=== INFORMATION SUPPLIED ===
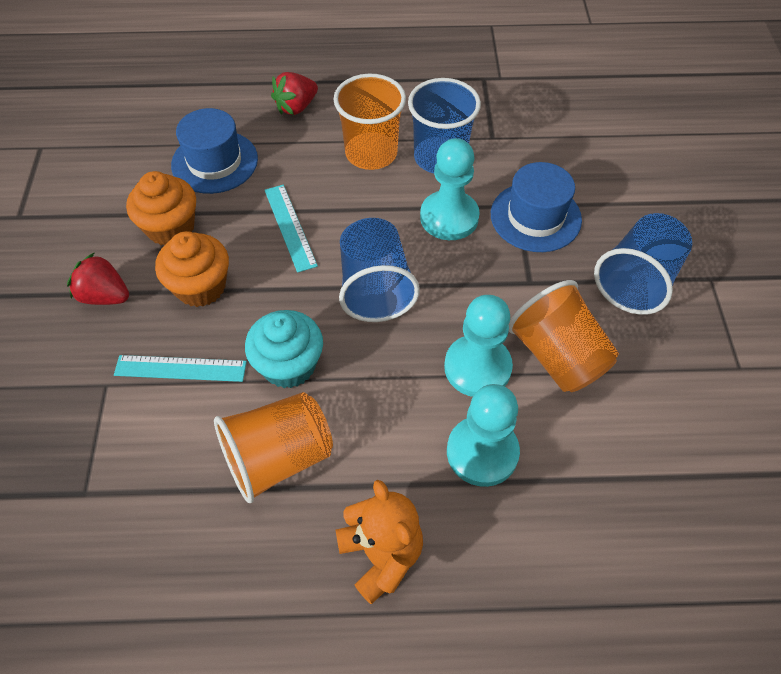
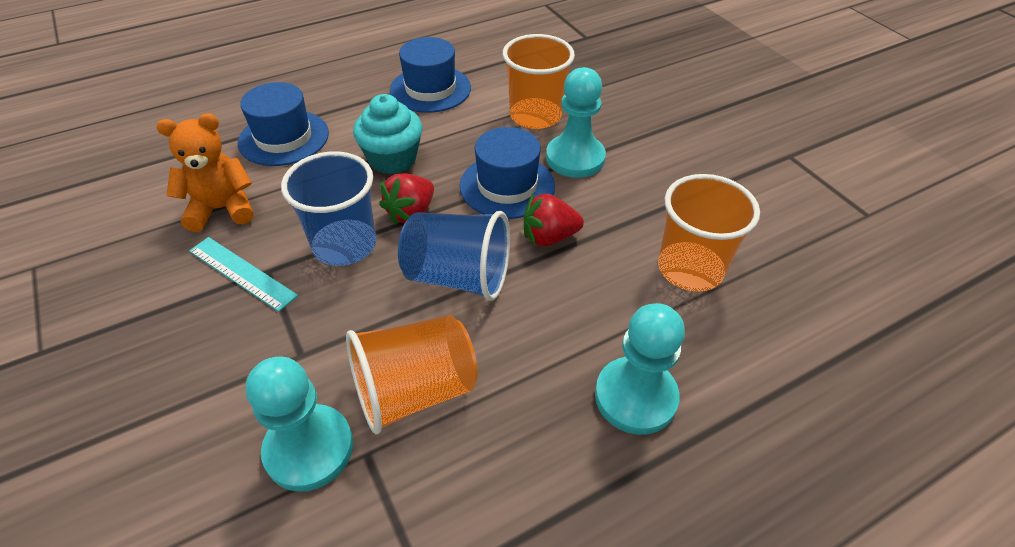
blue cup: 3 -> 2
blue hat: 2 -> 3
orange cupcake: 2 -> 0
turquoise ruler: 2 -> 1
===
=== INFORMATION SUPPLIED ===
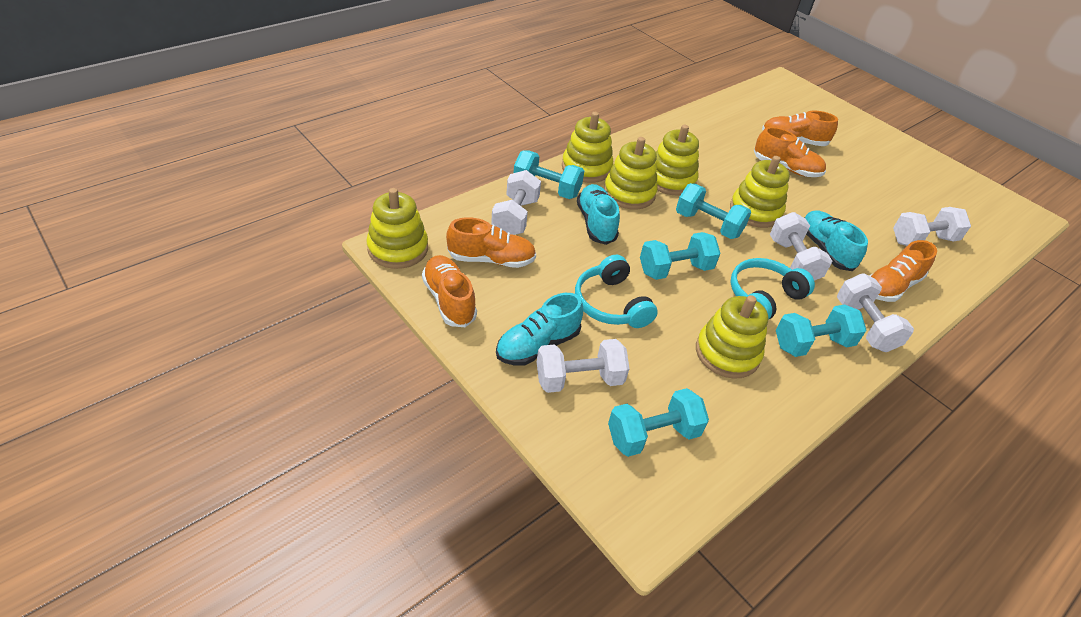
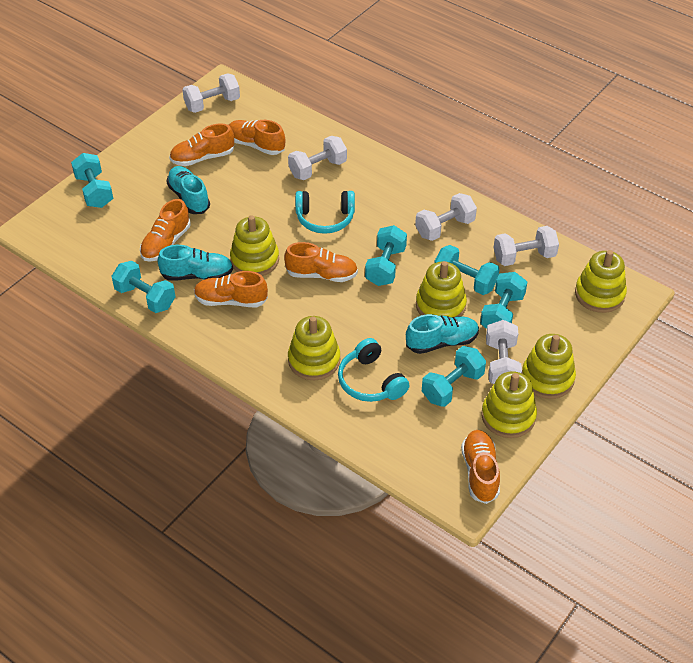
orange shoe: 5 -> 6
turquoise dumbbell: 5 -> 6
===
__EXERCISE PROMPT__.
Reproduce exactly the lines above from the line with "blue hat: 2 -> 3" to the line with "turquoise ruler: 2 -> 1", including both, and add nothing.

__SOLUTION FOR THIS PROBLEM__.
blue hat: 2 -> 3
orange cupcake: 2 -> 0
turquoise ruler: 2 -> 1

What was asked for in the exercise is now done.